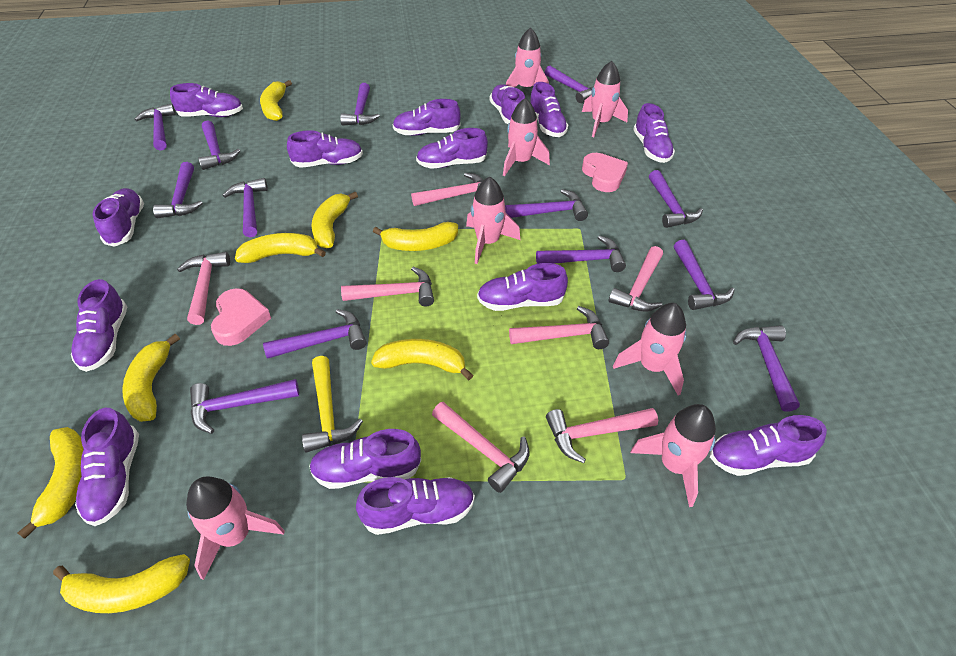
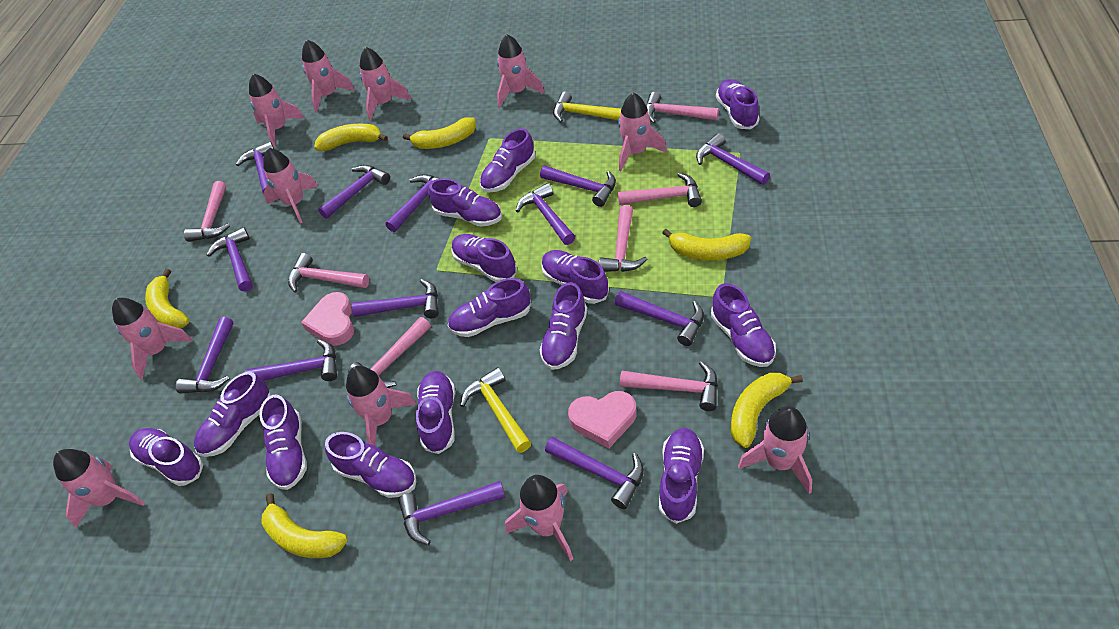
pink rocket: 7 -> 11
yellow banana: 8 -> 6
yellow hammer: 1 -> 2

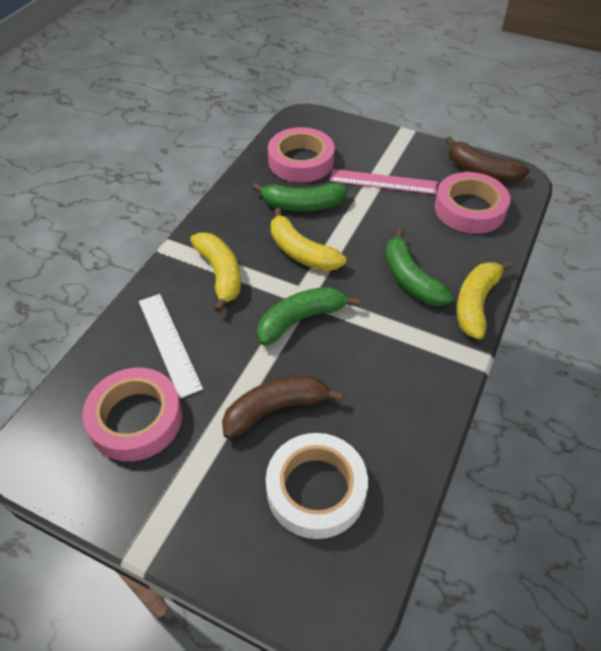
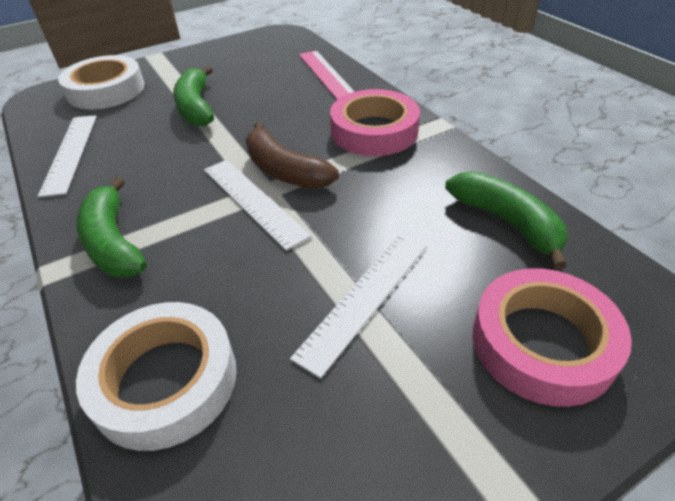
brown banana: 2 -> 1
pink tape: 3 -> 2
white ruler: 1 -> 3
white tape: 1 -> 2
yellow banana: 3 -> 0

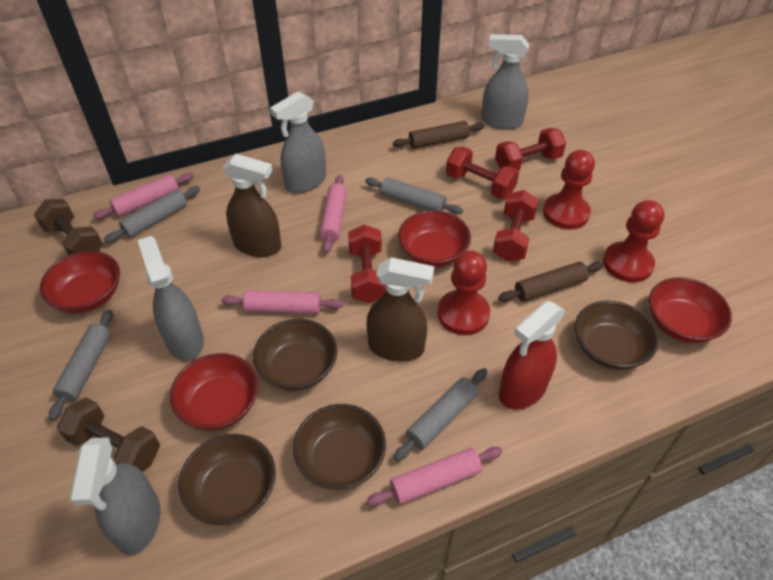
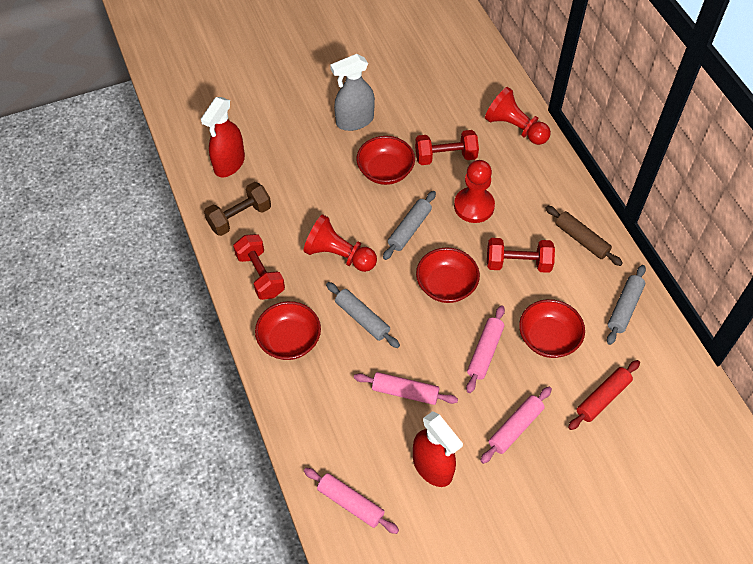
brown bowl: 4 -> 0
brown dumbbell: 2 -> 1
brown rolling pin: 2 -> 1
brown spray bottle: 2 -> 0
grey rolling pin: 4 -> 3
grey spray bottle: 4 -> 1
red dumbbell: 4 -> 3
red rolling pin: 0 -> 1
red spray bottle: 1 -> 2

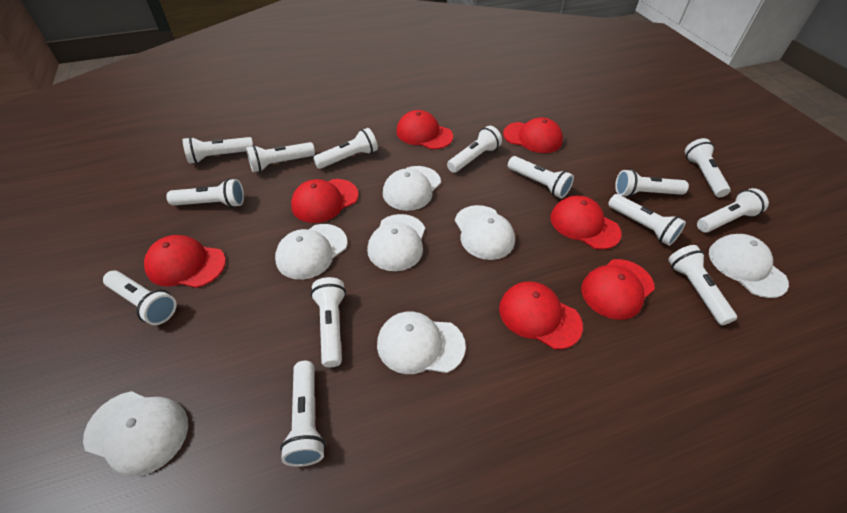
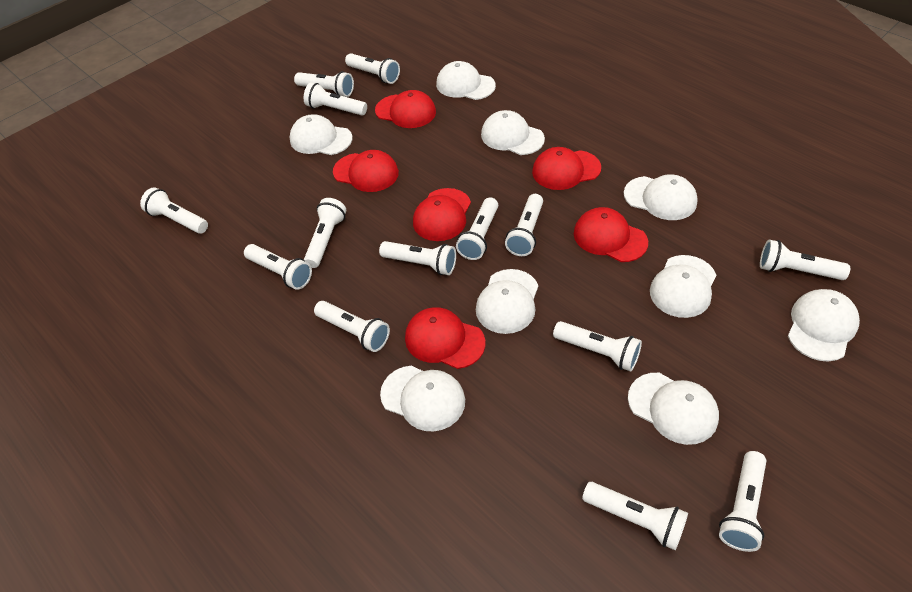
red cap: 7 -> 6
white cap: 7 -> 9

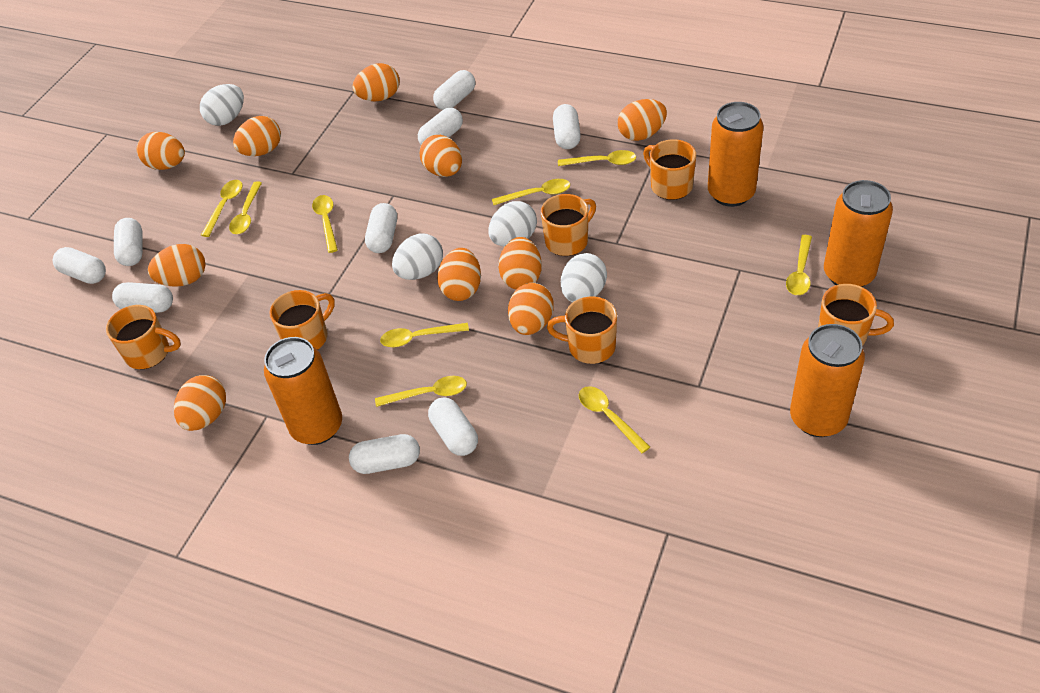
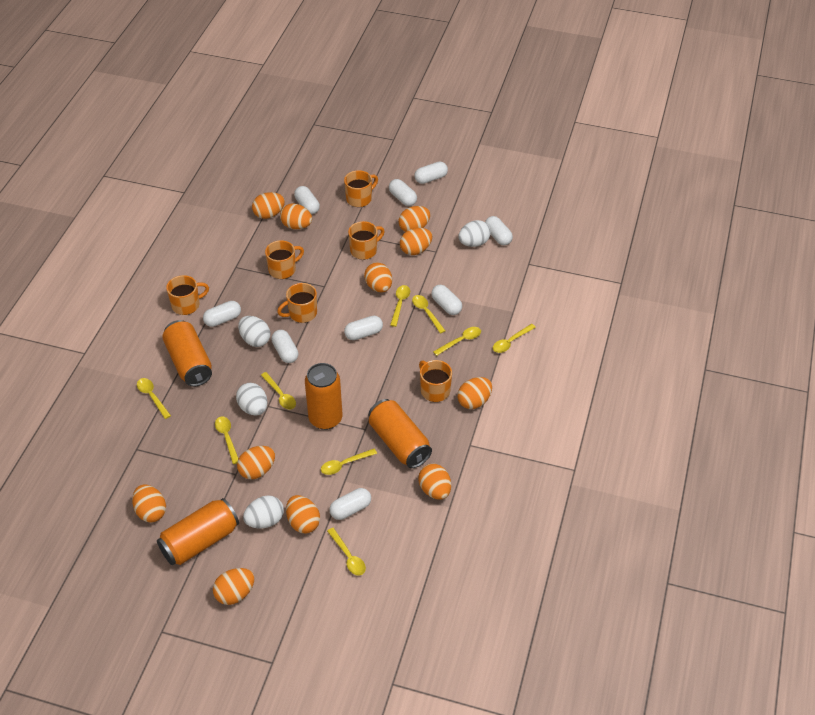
orange egg: 10 -> 11

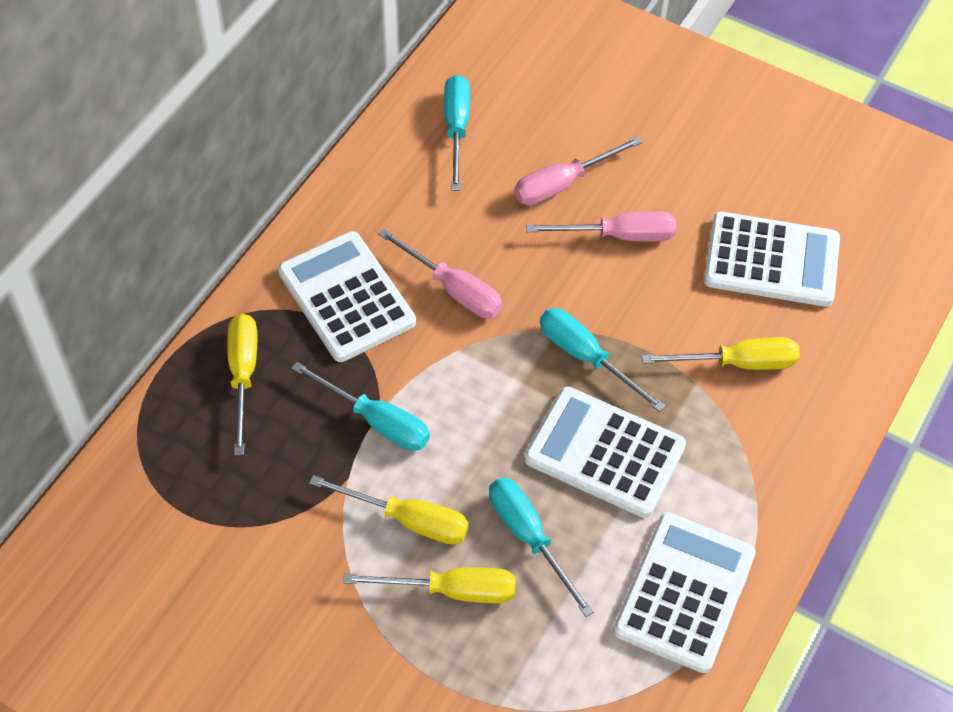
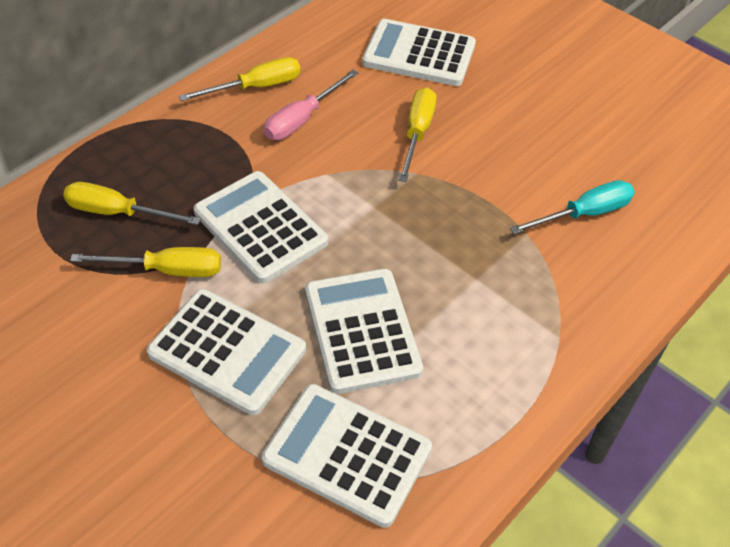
pink screwdriver: 3 -> 1
turquoise screwdriver: 4 -> 1
white calculator: 4 -> 5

+ + + +

Every line above with the string "spray" in it needs to be copied.

brown spray bottle: 2 -> 0
grey spray bottle: 4 -> 1
red spray bottle: 1 -> 2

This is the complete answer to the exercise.